§ What the task asks: Print the data below exactly as it stands, and keep the pictures out.

§ Data for processing:
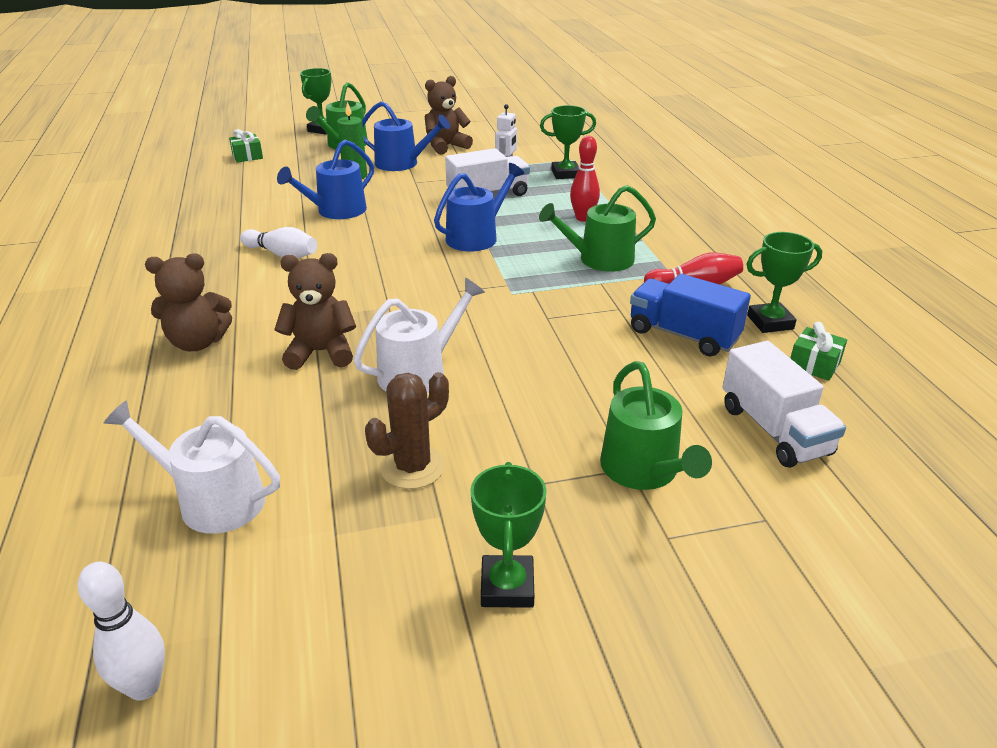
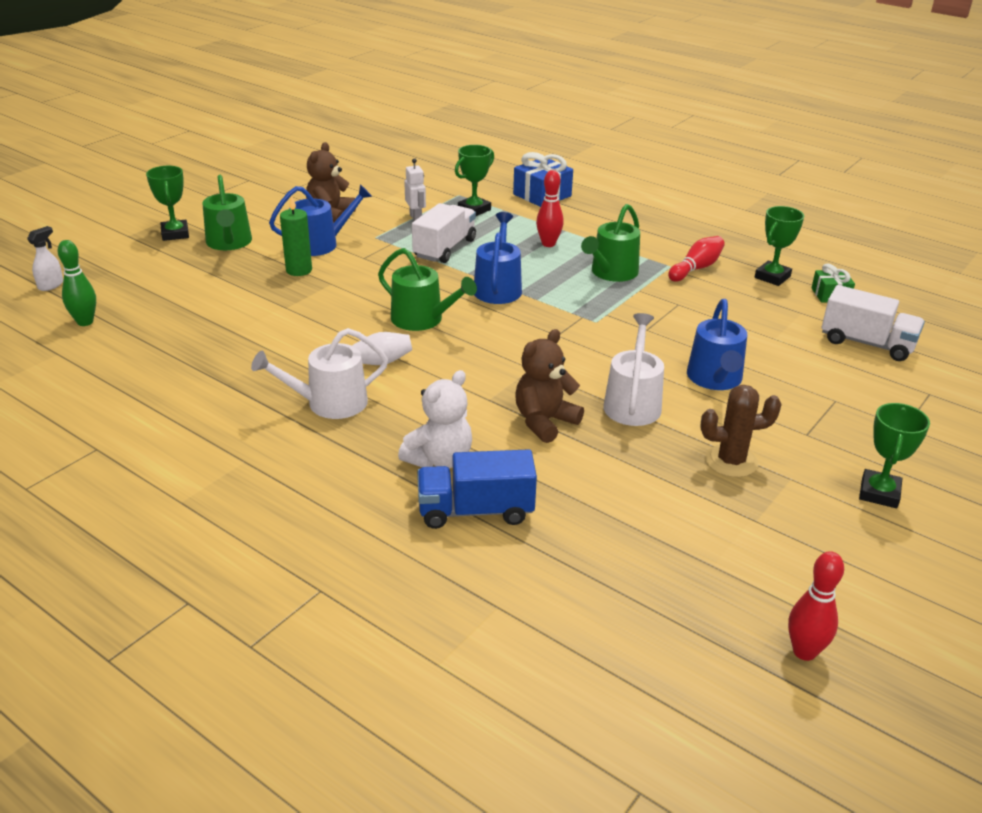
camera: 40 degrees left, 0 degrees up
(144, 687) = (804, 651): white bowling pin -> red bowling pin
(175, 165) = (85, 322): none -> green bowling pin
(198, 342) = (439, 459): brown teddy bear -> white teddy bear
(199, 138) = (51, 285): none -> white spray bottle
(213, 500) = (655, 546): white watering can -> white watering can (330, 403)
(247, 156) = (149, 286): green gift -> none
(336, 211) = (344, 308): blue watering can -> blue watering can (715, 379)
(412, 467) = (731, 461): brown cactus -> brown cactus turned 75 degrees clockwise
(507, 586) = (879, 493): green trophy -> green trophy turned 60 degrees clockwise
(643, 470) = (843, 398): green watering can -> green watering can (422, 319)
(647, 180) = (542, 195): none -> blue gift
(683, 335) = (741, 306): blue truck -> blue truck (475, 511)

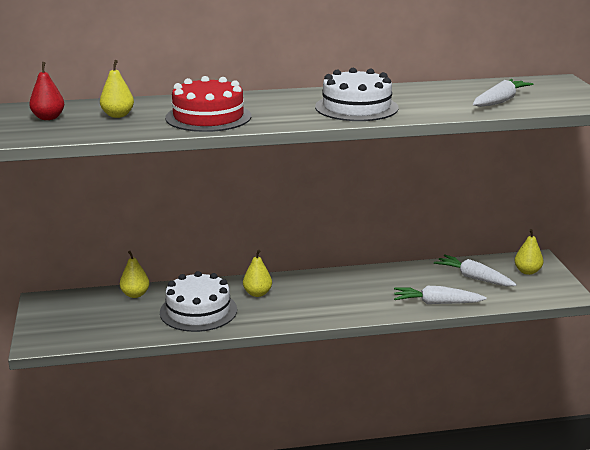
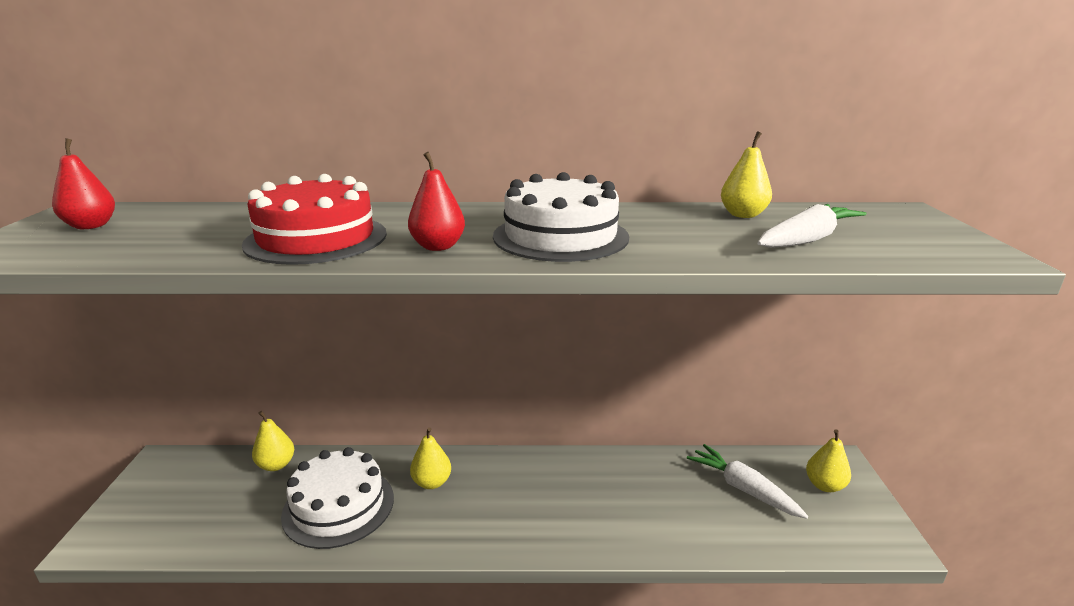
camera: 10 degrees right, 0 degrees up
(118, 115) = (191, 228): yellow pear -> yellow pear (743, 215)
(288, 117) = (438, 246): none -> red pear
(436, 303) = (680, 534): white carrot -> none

§ Result for this exercise:
camera: 40 degrees left, 0 degrees up
(144, 687) = (804, 651): white bowling pin -> red bowling pin
(175, 165) = (85, 322): none -> green bowling pin
(198, 342) = (439, 459): brown teddy bear -> white teddy bear
(199, 138) = (51, 285): none -> white spray bottle
(213, 500) = (655, 546): white watering can -> white watering can (330, 403)
(247, 156) = (149, 286): green gift -> none
(336, 211) = (344, 308): blue watering can -> blue watering can (715, 379)
(412, 467) = (731, 461): brown cactus -> brown cactus turned 75 degrees clockwise
(507, 586) = (879, 493): green trophy -> green trophy turned 60 degrees clockwise
(643, 470) = (843, 398): green watering can -> green watering can (422, 319)
(647, 180) = (542, 195): none -> blue gift
(683, 335) = (741, 306): blue truck -> blue truck (475, 511)

camera: 10 degrees right, 0 degrees up
(118, 115) = (191, 228): yellow pear -> yellow pear (743, 215)
(288, 117) = (438, 246): none -> red pear
(436, 303) = (680, 534): white carrot -> none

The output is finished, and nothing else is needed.